* [Soal Latihan]
Sebutkan berapa baris pada item di bawah ini yang memuat kata "bass". Jawab dengan angkanya saja.
**** Bahan
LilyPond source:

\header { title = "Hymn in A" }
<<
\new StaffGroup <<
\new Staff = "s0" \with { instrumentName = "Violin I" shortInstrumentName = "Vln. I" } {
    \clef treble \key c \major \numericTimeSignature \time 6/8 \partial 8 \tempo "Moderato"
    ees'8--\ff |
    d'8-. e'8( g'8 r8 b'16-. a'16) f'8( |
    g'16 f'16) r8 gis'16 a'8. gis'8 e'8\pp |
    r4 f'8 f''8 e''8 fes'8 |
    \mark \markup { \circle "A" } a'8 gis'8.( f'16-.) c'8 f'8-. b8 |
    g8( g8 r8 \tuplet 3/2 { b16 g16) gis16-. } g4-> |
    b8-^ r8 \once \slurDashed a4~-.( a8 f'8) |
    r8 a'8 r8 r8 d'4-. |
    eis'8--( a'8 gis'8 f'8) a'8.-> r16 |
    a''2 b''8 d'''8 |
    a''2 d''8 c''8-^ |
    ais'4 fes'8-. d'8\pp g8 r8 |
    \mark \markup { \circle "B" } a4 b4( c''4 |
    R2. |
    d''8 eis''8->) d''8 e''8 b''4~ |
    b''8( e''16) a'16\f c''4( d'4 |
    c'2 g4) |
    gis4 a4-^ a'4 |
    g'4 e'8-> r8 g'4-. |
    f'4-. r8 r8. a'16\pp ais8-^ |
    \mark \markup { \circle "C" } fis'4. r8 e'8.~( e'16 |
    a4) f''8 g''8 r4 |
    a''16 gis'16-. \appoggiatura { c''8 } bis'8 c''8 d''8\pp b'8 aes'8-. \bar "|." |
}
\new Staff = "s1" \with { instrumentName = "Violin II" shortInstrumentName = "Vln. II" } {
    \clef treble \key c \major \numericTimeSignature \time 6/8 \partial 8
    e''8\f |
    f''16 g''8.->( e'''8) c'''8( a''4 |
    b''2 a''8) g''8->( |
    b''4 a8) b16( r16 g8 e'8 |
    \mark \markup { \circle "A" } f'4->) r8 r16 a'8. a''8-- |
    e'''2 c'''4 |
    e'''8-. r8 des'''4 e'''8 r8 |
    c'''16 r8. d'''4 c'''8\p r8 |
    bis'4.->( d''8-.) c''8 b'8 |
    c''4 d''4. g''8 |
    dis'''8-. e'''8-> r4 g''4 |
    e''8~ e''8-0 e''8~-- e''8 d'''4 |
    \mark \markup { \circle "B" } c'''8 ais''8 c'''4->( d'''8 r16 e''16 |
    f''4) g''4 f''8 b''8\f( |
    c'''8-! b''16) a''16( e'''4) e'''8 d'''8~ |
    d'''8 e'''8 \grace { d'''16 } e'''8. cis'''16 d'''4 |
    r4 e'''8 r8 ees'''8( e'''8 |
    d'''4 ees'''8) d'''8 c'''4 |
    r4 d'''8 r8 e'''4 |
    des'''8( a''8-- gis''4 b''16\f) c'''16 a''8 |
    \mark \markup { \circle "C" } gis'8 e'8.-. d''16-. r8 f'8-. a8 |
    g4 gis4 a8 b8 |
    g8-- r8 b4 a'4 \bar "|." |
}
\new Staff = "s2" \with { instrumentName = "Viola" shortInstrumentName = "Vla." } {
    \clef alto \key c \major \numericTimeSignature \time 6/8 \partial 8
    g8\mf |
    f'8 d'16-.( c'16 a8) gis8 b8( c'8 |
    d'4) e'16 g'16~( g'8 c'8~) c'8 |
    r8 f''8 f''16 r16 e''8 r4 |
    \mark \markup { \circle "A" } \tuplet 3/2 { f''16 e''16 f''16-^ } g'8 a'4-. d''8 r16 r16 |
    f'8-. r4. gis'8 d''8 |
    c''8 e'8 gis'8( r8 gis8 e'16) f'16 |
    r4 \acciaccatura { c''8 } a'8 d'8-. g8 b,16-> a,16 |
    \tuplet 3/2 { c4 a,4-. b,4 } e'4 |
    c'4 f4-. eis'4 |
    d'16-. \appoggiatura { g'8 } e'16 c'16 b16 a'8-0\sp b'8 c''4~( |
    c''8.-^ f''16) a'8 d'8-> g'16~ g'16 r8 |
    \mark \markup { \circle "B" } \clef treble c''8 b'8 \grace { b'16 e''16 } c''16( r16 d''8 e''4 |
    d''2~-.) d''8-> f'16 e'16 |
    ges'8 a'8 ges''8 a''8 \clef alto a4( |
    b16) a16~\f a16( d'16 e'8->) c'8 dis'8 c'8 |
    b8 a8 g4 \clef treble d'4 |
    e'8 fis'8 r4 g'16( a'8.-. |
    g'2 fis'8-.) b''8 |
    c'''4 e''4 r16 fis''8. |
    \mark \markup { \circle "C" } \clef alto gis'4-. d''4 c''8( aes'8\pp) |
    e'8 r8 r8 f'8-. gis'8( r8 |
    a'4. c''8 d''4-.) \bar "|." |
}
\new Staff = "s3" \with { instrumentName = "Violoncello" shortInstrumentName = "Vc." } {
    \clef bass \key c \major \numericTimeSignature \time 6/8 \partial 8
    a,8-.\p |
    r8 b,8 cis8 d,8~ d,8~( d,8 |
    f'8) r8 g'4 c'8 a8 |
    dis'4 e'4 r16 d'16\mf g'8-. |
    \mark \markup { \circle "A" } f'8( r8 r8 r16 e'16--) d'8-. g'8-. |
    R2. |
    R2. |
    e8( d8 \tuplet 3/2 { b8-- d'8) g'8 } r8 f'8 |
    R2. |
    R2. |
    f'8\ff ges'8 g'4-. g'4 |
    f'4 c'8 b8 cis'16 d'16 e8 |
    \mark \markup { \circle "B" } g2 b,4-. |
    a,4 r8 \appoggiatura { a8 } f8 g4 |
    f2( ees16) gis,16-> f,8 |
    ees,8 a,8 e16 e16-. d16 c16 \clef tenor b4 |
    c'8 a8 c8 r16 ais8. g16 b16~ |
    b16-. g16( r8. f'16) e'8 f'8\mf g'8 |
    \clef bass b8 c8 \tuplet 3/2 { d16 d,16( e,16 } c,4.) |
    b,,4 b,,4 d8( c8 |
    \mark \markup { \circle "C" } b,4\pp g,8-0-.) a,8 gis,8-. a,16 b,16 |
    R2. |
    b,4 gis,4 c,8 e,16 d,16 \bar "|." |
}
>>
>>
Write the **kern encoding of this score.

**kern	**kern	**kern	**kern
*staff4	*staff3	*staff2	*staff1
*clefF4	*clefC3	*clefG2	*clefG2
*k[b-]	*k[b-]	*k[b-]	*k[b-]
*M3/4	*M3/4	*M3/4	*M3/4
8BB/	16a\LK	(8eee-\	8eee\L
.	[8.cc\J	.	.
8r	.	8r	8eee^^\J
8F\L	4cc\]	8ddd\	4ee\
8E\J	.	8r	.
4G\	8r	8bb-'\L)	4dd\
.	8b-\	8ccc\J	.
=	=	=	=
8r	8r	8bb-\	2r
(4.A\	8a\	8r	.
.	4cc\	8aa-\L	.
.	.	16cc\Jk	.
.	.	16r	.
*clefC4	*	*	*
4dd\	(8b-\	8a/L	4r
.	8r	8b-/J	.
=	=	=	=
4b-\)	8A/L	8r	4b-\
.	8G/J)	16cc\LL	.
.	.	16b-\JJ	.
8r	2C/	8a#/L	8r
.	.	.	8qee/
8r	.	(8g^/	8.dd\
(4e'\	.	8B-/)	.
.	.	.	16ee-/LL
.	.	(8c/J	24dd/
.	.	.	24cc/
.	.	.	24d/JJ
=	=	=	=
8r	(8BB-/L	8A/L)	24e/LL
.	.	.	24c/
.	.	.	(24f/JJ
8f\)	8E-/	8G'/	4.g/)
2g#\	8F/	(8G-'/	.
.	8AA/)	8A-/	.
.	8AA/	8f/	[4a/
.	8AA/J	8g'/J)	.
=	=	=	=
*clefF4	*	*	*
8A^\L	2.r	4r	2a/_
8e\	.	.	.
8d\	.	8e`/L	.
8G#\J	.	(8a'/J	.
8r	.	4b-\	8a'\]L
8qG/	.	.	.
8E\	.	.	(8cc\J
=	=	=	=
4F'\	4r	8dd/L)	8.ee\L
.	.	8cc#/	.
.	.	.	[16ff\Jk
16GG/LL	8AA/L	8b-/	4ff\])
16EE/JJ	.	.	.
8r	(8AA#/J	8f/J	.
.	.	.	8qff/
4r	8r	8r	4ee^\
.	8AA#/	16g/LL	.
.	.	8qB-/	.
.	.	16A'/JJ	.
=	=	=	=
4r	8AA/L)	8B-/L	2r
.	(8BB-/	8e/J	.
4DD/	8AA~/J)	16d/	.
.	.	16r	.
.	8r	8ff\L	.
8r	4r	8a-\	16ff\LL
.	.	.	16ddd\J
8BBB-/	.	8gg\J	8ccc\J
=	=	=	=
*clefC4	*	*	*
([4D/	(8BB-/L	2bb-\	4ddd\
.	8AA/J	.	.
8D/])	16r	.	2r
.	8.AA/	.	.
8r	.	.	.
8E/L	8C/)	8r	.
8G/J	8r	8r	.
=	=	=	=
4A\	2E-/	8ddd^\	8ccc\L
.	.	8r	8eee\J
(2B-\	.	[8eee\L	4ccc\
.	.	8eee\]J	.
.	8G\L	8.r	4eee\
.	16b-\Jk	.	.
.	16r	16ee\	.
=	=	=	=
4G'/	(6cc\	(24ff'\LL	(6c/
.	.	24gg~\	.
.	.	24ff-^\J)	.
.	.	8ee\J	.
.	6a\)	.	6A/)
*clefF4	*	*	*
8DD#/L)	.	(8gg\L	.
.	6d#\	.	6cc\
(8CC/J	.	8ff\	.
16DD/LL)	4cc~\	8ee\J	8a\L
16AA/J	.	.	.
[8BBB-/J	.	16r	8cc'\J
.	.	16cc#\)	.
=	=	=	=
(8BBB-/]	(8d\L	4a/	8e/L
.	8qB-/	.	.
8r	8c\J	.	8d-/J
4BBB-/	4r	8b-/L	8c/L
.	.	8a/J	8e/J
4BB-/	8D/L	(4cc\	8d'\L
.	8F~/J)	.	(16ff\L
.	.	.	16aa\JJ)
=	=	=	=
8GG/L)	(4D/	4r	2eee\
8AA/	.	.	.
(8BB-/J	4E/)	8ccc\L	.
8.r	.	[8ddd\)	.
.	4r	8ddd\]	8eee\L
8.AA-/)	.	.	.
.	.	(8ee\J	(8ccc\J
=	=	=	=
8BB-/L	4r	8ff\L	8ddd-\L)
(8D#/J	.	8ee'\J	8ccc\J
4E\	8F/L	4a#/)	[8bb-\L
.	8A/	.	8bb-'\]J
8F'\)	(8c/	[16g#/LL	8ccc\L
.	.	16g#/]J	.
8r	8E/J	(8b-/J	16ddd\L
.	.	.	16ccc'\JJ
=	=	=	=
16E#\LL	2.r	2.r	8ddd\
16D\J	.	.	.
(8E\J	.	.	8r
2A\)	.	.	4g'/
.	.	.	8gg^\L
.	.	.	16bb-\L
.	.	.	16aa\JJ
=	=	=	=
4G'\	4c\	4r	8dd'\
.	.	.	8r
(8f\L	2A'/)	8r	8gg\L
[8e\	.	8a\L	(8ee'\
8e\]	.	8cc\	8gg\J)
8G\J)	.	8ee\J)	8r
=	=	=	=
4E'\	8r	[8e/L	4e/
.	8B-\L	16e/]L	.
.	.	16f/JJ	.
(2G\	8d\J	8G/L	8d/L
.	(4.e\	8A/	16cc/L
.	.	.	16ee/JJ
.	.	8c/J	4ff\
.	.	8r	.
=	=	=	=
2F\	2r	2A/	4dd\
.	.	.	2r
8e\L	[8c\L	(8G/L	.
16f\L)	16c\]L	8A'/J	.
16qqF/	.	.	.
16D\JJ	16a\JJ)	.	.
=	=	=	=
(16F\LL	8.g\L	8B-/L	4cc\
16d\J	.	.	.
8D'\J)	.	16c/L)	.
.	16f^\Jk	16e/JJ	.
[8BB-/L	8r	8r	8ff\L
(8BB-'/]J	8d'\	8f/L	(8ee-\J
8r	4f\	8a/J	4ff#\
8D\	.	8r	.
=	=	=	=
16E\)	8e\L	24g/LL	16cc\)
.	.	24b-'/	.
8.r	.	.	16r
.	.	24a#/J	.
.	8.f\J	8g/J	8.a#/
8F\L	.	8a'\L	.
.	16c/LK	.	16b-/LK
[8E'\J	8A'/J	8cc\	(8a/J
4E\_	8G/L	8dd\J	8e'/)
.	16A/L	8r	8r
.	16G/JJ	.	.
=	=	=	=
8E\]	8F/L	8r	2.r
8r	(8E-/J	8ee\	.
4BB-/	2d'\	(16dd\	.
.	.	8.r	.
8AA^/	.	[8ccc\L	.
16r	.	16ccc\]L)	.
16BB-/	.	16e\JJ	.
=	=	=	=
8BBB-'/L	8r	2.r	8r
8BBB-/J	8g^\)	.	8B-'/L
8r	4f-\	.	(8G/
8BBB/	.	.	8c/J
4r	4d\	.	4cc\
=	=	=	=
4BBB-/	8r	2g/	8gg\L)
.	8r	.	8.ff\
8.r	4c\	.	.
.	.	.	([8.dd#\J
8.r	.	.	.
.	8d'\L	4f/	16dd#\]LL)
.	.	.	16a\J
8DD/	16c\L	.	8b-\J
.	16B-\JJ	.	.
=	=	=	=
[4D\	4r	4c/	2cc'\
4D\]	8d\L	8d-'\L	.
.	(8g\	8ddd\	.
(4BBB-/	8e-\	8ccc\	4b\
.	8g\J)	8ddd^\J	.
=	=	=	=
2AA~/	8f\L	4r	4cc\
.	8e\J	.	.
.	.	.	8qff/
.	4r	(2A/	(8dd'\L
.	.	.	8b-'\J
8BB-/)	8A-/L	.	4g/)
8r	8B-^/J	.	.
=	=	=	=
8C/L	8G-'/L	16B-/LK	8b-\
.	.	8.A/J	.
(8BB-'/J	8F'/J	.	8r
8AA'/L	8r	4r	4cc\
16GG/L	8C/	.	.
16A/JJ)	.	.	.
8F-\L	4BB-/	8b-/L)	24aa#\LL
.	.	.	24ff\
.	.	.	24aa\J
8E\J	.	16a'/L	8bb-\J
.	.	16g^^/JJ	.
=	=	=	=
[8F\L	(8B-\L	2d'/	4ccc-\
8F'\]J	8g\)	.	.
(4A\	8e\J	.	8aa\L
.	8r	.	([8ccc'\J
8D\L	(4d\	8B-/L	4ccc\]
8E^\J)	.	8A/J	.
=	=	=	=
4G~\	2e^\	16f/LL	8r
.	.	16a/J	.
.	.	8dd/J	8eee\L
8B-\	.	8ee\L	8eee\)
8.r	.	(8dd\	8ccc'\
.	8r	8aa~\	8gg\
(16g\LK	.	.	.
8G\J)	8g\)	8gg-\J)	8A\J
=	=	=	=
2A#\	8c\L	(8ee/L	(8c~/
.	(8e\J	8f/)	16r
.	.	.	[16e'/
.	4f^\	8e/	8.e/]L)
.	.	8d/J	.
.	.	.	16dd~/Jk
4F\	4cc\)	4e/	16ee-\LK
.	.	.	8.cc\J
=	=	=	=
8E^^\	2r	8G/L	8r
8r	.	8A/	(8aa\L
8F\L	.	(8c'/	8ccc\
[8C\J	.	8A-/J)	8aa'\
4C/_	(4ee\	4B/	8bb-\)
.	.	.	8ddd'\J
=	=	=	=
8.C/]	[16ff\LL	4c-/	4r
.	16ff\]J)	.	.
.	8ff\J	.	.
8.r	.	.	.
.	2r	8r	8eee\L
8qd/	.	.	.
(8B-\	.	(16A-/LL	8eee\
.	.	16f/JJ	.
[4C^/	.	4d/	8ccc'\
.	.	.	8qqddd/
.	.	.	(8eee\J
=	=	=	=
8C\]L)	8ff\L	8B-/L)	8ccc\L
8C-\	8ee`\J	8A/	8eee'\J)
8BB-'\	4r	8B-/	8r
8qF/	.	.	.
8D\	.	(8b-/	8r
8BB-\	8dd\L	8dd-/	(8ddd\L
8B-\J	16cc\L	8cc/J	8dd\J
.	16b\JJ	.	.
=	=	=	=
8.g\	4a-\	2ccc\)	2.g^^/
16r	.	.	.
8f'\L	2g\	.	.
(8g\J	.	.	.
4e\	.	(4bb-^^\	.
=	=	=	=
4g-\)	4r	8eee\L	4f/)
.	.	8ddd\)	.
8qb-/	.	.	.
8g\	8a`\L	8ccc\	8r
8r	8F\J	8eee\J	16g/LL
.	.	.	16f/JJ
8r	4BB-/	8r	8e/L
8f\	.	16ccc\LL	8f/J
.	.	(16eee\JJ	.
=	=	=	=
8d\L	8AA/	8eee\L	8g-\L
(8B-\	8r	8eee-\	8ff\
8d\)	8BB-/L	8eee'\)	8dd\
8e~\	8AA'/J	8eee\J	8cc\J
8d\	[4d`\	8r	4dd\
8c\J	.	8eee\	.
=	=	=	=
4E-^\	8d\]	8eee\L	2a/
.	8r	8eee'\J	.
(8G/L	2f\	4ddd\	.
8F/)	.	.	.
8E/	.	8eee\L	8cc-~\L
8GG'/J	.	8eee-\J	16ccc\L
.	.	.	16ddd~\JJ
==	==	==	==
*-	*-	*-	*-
********
* [Jawaban Soal]
2